■ STATED TASK:
How many lines in the data below contain the string "building"? Give only the number.

■ EXTRACTED RECORDS:
####
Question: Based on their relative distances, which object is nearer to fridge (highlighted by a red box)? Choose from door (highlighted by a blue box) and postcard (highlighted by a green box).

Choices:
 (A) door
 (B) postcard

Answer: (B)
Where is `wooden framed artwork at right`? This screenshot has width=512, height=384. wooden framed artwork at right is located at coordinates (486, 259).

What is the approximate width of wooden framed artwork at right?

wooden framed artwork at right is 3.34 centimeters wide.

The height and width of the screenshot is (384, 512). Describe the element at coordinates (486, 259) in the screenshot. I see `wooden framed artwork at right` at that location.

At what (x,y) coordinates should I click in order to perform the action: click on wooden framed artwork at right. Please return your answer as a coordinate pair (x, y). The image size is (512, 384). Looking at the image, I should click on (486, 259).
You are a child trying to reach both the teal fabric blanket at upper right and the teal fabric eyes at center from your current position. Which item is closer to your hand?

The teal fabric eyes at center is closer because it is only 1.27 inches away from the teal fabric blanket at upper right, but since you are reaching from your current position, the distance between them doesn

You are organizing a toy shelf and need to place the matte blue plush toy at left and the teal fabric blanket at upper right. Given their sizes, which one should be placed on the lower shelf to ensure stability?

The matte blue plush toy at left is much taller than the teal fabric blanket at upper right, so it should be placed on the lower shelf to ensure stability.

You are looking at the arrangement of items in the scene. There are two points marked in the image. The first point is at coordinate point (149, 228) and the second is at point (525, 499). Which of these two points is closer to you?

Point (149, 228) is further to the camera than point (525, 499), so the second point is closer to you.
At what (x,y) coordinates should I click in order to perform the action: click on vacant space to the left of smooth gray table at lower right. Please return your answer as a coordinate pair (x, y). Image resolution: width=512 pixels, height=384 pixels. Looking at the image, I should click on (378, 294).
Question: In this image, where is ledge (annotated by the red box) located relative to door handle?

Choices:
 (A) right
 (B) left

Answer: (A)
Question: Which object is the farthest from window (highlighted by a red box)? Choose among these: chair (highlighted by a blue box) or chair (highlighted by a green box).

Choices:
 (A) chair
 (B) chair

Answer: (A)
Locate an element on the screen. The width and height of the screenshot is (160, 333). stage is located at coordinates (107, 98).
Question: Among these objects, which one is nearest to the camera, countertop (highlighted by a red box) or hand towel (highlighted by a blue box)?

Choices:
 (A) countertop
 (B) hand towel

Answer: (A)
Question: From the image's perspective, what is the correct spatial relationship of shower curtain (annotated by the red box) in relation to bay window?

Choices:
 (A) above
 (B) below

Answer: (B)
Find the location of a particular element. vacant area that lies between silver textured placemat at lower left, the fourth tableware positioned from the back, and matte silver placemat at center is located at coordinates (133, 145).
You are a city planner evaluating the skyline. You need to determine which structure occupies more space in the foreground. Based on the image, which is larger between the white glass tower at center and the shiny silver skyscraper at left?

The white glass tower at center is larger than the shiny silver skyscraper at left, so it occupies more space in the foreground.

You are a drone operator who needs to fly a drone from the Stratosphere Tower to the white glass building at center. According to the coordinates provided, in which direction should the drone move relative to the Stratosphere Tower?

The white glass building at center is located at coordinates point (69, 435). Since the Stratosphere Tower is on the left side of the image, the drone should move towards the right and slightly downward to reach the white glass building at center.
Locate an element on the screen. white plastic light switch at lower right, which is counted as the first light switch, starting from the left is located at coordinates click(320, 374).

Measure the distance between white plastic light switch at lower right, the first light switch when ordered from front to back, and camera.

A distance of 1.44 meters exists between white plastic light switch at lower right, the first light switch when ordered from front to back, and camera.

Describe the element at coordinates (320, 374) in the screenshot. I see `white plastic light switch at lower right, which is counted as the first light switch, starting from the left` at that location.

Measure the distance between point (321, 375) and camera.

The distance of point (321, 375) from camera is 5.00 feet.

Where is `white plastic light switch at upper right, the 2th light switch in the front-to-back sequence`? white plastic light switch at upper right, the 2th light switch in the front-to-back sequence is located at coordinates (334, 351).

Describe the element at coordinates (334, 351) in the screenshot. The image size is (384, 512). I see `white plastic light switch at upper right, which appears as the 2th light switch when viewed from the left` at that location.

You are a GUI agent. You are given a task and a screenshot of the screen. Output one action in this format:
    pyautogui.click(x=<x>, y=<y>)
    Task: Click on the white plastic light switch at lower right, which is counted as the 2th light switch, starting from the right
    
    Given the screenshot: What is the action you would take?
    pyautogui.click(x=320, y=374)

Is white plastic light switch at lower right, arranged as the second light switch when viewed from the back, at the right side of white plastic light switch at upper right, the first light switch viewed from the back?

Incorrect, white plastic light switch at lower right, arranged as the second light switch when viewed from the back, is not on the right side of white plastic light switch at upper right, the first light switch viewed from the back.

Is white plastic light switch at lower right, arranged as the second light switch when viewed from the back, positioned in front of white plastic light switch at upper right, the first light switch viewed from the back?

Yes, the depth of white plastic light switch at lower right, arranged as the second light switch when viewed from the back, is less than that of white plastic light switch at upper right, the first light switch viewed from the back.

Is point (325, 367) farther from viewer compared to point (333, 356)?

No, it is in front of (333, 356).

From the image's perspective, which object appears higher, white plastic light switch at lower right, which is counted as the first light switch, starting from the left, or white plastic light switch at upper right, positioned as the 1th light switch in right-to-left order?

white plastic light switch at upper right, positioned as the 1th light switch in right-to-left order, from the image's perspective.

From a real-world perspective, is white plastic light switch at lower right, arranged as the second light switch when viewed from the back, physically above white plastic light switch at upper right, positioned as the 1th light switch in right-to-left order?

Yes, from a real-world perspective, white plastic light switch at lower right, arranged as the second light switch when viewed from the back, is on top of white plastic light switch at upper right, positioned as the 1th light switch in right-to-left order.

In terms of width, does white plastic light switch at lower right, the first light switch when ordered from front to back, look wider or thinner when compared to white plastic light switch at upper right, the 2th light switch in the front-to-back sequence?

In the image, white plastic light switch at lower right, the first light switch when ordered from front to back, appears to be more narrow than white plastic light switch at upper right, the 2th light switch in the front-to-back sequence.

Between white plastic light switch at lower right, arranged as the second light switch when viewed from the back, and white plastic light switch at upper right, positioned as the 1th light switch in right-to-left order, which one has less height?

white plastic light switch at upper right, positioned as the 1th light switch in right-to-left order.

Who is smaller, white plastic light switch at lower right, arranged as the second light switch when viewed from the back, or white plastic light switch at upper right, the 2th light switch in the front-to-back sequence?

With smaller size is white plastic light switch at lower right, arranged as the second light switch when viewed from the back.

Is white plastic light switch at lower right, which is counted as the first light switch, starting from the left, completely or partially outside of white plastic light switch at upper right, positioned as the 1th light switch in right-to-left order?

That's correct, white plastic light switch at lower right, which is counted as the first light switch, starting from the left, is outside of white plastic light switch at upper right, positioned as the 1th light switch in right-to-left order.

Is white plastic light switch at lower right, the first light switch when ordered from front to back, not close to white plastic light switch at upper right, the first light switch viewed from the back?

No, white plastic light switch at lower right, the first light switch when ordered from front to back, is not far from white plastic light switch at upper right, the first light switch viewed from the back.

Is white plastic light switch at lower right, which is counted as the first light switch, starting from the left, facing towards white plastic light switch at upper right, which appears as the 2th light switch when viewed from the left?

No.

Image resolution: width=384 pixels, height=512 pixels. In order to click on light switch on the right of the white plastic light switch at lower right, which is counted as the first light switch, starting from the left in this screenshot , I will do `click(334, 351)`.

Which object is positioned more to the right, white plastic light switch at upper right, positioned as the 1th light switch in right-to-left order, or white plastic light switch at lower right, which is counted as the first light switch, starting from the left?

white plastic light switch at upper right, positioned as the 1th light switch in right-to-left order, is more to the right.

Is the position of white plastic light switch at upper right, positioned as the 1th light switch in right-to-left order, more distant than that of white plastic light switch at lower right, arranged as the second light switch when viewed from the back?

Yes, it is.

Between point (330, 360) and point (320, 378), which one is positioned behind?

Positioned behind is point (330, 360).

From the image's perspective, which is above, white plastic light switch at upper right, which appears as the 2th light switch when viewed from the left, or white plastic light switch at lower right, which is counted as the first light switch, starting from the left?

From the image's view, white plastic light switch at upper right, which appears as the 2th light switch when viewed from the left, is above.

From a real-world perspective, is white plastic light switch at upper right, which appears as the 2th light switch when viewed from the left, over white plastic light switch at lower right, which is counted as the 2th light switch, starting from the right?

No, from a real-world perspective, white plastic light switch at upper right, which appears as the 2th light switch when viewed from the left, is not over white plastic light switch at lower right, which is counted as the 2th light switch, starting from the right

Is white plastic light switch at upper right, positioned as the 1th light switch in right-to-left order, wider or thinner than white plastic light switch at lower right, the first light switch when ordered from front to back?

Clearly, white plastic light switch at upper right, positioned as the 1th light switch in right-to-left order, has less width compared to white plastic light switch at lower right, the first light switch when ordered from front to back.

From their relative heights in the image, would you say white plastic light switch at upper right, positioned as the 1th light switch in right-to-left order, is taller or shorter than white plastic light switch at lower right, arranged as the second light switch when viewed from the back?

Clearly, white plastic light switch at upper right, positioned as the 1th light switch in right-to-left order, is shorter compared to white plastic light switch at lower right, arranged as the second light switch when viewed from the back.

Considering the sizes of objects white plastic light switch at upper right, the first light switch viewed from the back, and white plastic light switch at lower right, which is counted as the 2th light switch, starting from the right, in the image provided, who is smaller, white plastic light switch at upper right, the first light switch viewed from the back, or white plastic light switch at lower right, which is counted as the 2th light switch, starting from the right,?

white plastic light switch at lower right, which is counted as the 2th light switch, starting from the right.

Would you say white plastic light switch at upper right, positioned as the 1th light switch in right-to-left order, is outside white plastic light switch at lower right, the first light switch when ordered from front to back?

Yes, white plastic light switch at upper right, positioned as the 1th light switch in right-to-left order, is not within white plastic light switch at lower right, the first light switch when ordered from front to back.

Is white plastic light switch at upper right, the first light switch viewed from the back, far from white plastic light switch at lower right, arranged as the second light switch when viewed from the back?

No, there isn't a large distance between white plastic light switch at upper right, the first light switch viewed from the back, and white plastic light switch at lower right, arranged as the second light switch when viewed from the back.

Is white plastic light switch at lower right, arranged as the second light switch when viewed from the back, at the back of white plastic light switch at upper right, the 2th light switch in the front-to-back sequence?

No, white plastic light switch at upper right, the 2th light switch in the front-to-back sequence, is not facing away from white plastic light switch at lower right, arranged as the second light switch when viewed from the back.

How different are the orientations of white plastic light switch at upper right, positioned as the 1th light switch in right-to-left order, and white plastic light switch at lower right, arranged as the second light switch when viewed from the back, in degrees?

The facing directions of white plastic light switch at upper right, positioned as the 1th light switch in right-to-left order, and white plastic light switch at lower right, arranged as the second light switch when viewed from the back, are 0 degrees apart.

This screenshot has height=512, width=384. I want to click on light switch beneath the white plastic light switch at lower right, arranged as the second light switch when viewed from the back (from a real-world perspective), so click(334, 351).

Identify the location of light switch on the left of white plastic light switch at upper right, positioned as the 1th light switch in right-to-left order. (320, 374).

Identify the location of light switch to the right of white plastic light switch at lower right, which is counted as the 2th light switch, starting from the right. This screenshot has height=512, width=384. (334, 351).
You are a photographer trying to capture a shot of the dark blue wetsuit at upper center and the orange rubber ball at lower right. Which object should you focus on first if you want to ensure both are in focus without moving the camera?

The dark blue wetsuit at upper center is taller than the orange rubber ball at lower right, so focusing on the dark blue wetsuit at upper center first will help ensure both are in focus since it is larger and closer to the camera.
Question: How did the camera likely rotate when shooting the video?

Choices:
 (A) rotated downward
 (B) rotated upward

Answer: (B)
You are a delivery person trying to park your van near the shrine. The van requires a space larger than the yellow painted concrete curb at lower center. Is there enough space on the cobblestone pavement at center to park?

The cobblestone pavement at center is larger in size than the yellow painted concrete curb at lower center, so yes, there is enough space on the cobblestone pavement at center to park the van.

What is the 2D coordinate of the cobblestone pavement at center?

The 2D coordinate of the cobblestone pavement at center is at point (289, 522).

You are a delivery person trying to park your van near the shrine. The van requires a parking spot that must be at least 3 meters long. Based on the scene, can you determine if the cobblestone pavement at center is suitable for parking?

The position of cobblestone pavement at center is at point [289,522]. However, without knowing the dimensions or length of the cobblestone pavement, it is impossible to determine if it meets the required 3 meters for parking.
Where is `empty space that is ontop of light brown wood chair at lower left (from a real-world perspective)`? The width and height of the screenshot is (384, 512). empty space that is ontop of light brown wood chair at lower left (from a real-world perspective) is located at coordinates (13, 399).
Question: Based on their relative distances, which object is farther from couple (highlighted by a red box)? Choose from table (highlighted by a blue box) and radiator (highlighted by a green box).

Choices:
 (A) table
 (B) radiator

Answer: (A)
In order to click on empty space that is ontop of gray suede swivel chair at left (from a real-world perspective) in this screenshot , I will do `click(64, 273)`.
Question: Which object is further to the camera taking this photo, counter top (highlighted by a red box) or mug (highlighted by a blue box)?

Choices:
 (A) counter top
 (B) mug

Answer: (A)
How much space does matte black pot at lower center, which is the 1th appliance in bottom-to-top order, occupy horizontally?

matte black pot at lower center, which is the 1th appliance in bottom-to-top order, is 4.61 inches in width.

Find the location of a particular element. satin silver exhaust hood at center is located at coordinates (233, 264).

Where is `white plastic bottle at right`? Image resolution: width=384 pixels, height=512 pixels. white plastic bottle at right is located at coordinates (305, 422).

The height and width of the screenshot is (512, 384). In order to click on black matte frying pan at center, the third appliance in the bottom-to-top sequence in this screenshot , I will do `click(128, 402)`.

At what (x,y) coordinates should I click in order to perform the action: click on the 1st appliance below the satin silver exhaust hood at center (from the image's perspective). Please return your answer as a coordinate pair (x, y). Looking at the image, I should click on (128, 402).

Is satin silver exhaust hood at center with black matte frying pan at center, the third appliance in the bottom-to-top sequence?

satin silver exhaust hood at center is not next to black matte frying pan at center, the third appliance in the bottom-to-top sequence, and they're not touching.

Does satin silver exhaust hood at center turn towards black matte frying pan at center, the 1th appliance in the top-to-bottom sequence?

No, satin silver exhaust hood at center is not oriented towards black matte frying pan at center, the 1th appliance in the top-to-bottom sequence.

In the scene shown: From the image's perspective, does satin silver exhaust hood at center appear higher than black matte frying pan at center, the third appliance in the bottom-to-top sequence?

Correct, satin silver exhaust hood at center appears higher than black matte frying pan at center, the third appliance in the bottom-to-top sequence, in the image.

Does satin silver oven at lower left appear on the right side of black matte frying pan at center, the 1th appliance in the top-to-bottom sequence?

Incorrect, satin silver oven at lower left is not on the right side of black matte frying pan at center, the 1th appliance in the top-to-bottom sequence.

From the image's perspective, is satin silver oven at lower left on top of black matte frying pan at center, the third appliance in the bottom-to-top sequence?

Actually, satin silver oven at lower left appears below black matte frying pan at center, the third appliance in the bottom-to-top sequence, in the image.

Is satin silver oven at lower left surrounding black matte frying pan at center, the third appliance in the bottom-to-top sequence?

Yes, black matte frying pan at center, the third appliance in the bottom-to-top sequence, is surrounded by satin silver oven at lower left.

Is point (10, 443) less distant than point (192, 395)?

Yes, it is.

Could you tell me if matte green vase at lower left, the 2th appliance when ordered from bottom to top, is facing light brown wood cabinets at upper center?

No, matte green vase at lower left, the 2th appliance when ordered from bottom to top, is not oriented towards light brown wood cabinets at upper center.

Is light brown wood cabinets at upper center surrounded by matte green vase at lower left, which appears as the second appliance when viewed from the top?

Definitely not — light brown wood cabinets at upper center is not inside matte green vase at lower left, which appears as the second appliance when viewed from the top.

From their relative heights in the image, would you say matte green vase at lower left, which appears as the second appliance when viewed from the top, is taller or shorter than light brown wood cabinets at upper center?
####
■ WORKED ANSWER:
2